--- AVAILABLE RECORDS ---
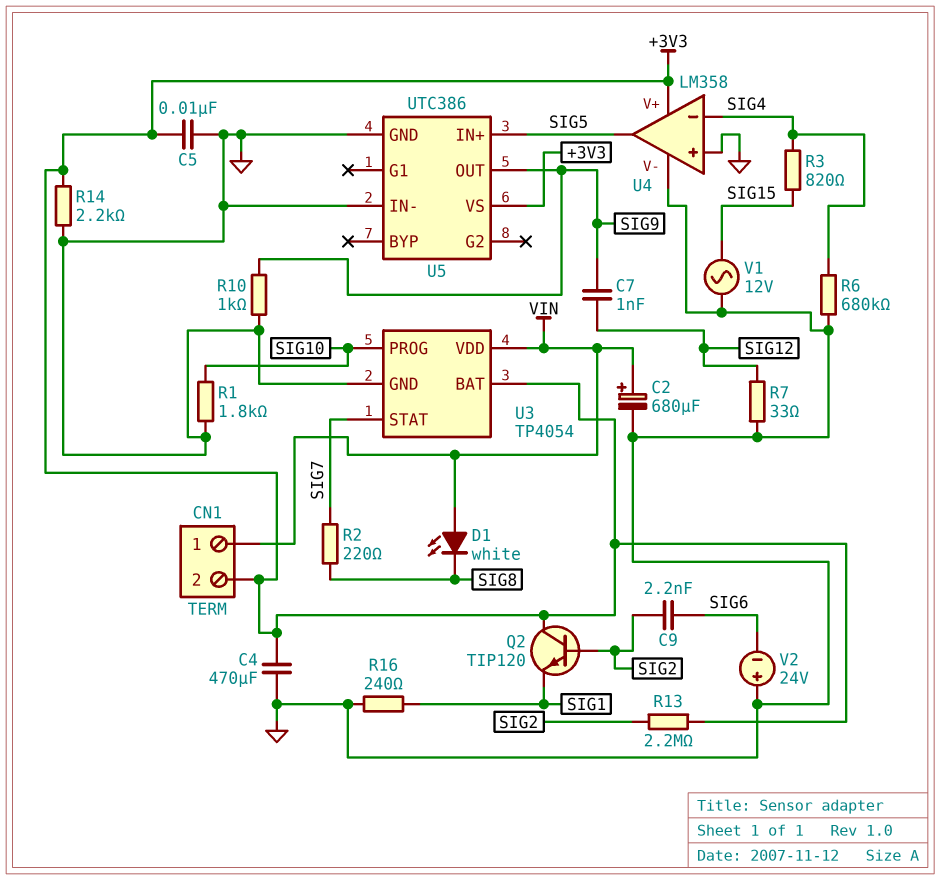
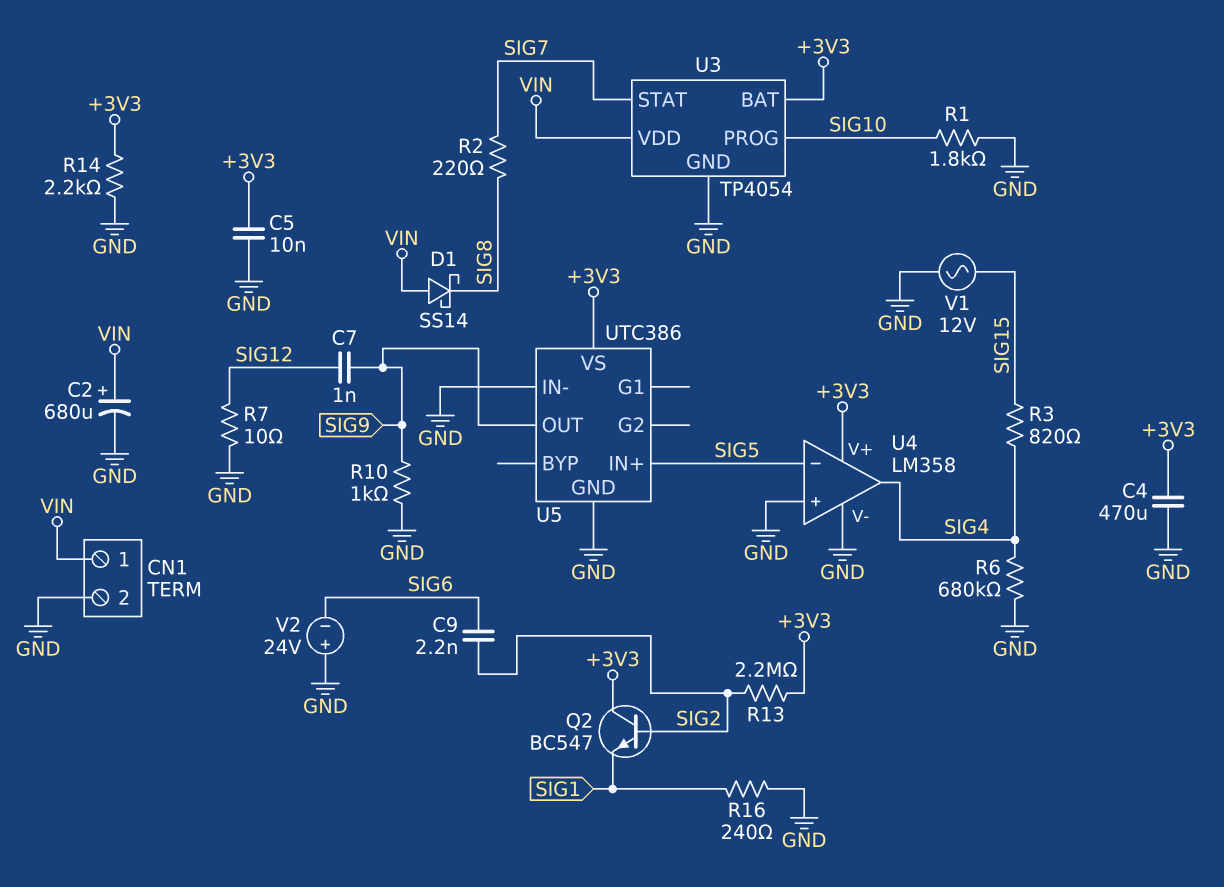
CN1 pin 2: +3V3 -> GND
D1: LED white (A VIN, K SIG8) -> schottky SS14 (A VIN, K SIG8)
Q2: NPN TIP120 (B SIG2, C +3V3, E SIG1) -> NPN BC547 (B SIG2, C +3V3, E SIG1)
R7: 33 (GND, SIG12) -> 10 (GND, SIG12)
U4 pin in-: SIG4 -> SIG5
U4 pin out: SIG5 -> SIG4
---
_THE PROBLEM_
Leaving the images out, print the records above exactly.

_WORKED SOLUTION_
CN1 pin 2: +3V3 -> GND
D1: LED white (A VIN, K SIG8) -> schottky SS14 (A VIN, K SIG8)
Q2: NPN TIP120 (B SIG2, C +3V3, E SIG1) -> NPN BC547 (B SIG2, C +3V3, E SIG1)
R7: 33 (GND, SIG12) -> 10 (GND, SIG12)
U4 pin in-: SIG4 -> SIG5
U4 pin out: SIG5 -> SIG4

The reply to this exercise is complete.